[Source data Boundary: Start]

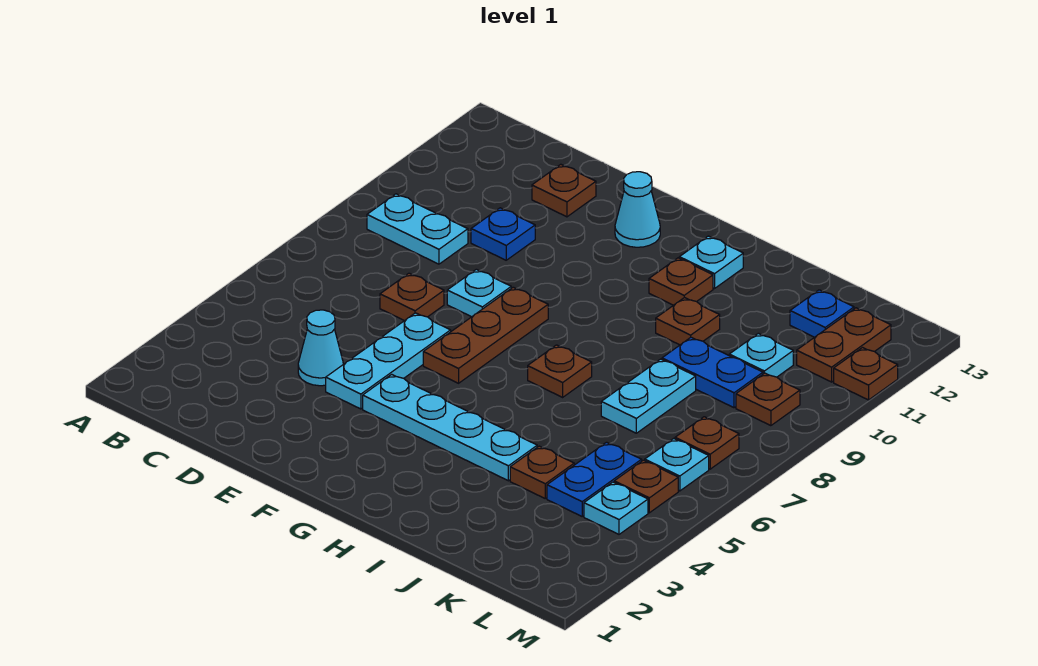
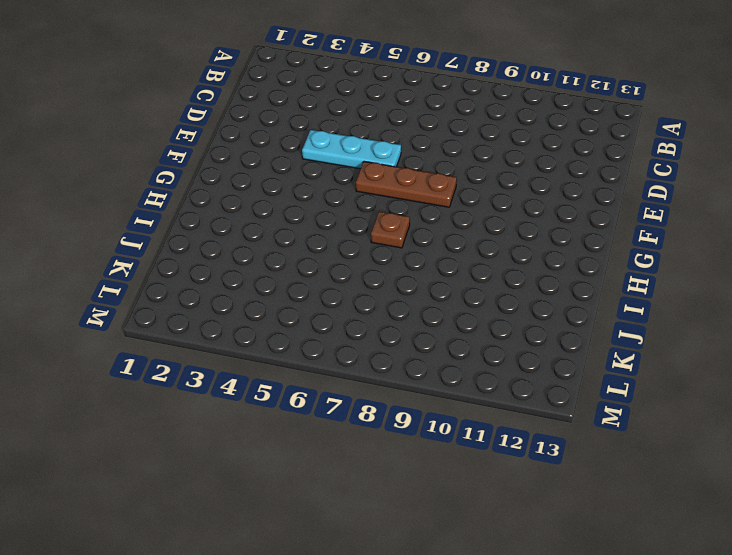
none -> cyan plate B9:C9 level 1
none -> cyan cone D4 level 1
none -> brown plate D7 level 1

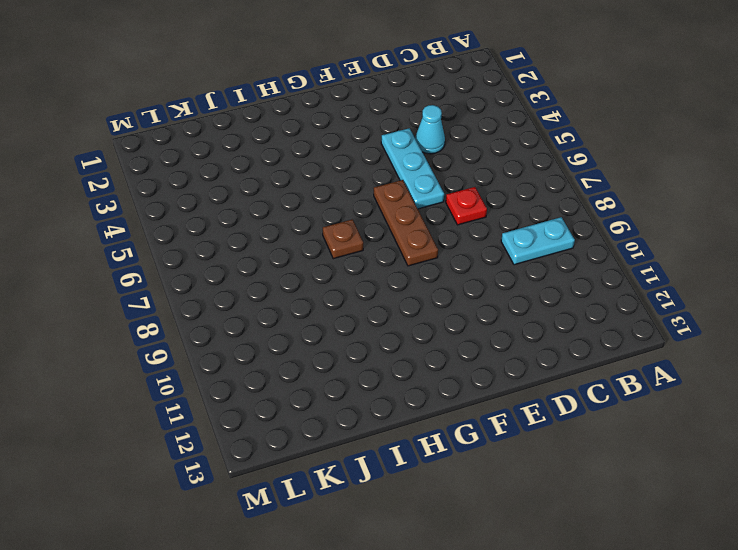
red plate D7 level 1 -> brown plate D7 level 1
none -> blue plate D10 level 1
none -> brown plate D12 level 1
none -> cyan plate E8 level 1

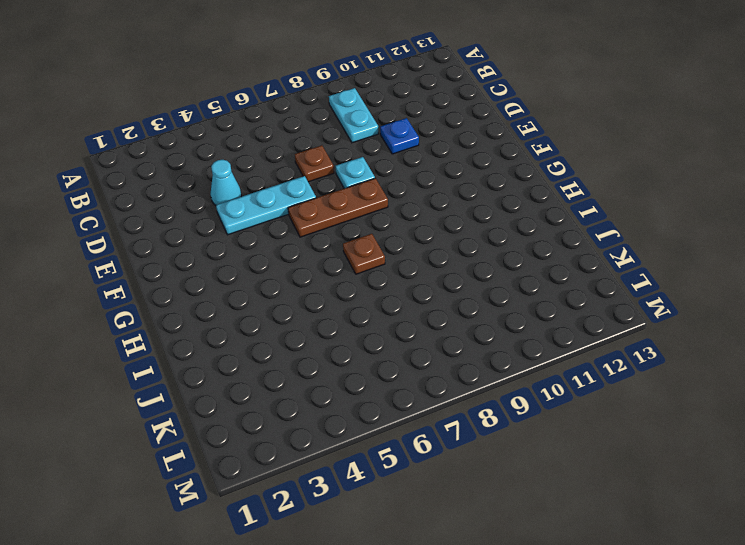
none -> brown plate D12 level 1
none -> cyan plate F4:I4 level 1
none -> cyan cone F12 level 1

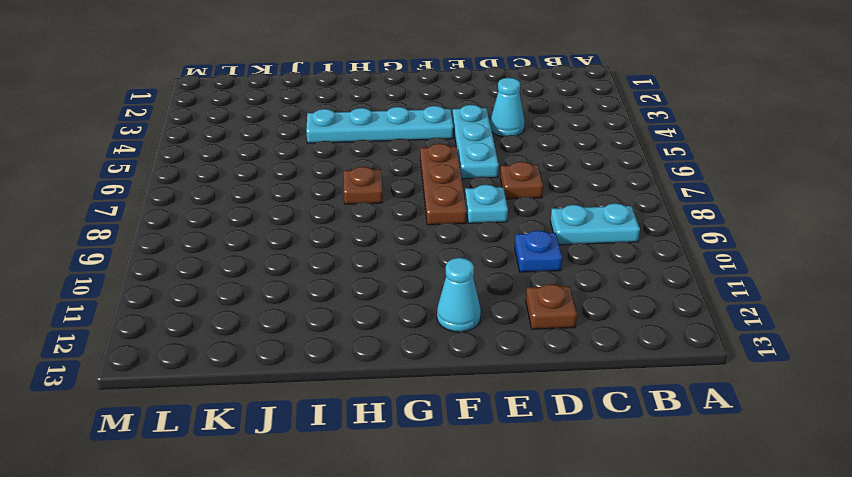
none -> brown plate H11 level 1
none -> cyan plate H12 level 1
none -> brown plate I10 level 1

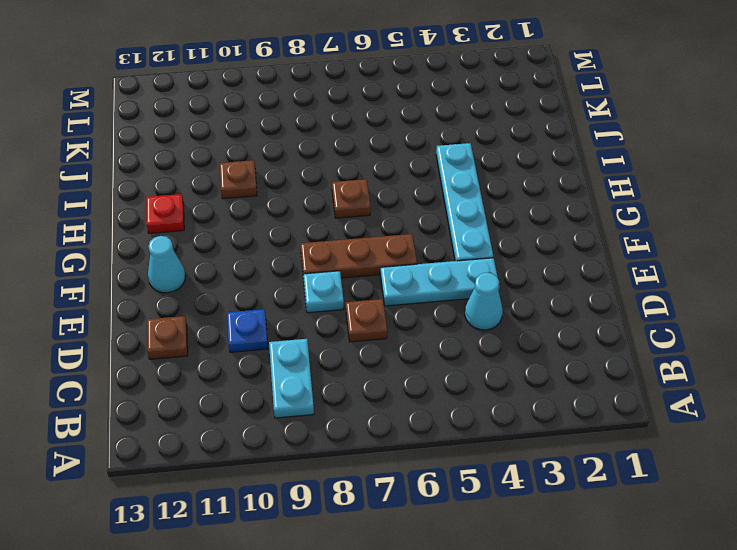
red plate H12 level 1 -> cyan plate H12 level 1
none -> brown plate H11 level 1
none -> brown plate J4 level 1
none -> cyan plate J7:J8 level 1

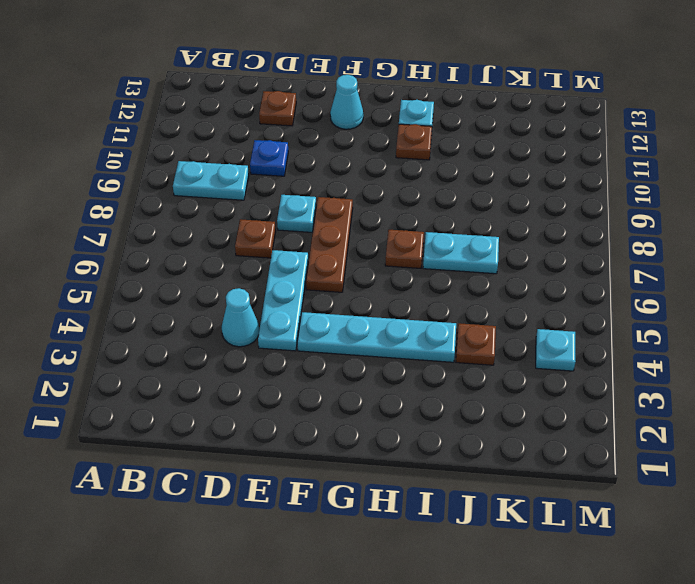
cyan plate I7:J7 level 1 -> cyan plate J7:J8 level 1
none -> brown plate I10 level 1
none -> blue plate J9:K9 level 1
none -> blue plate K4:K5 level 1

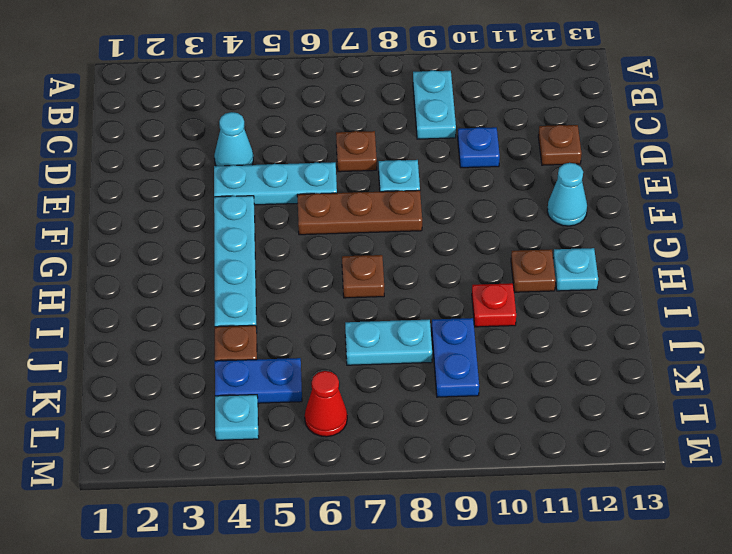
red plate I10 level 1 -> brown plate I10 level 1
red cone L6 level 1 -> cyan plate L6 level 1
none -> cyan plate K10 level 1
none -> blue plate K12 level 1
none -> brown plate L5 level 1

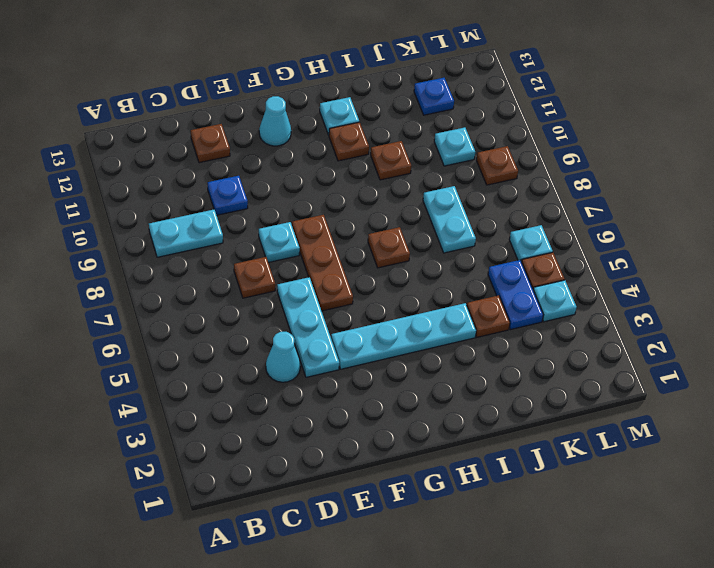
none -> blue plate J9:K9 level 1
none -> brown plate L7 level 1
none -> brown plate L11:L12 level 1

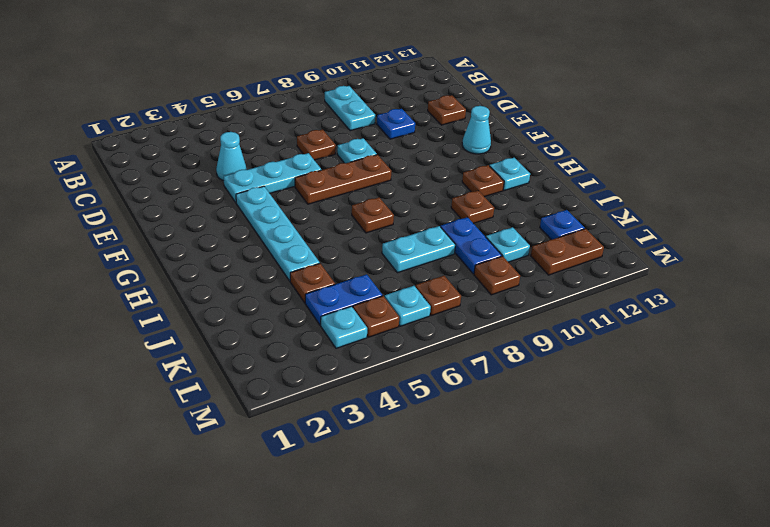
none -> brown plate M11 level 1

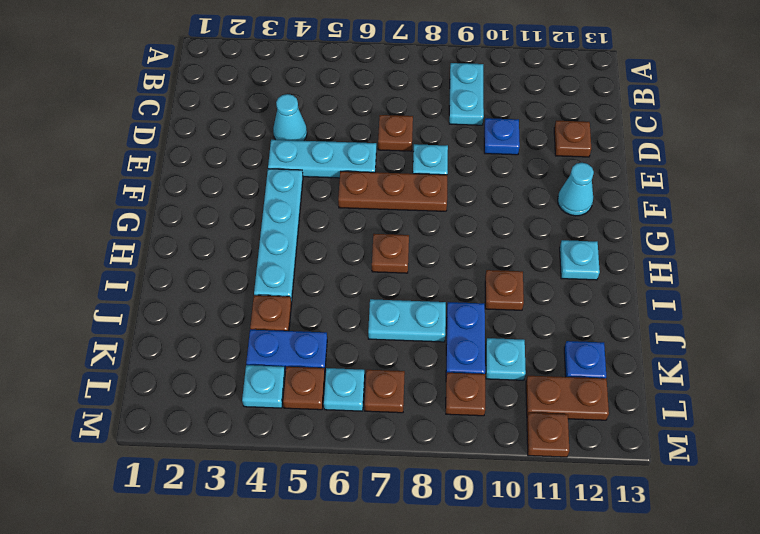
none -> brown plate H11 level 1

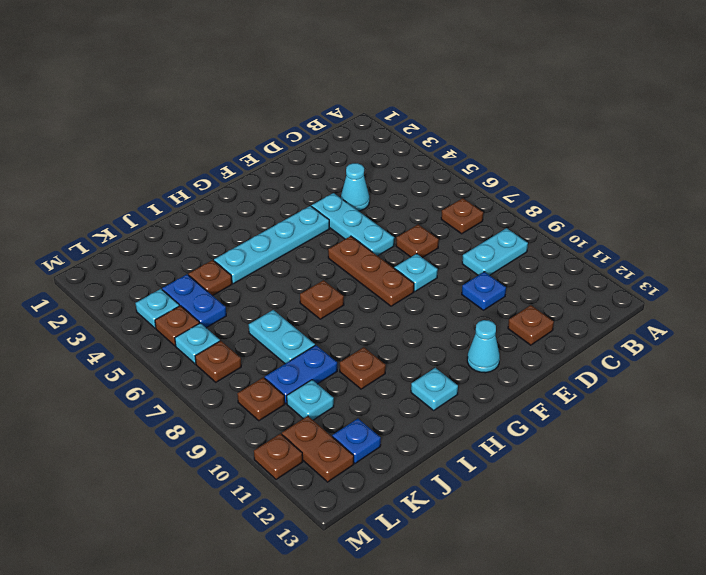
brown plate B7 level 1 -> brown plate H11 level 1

[Source data Boundary: End]

* Exercise: Pictures must be left out. Return verbatim only the lines from the line with "red plate I10" through the final line of the material above, including both ends.

* Expected answer:
red plate I10 level 1 -> brown plate I10 level 1
red cone L6 level 1 -> cyan plate L6 level 1
none -> cyan plate K10 level 1
none -> blue plate K12 level 1
none -> brown plate L5 level 1

none -> blue plate J9:K9 level 1
none -> brown plate L7 level 1
none -> brown plate L11:L12 level 1

none -> brown plate M11 level 1

none -> brown plate H11 level 1

brown plate B7 level 1 -> brown plate H11 level 1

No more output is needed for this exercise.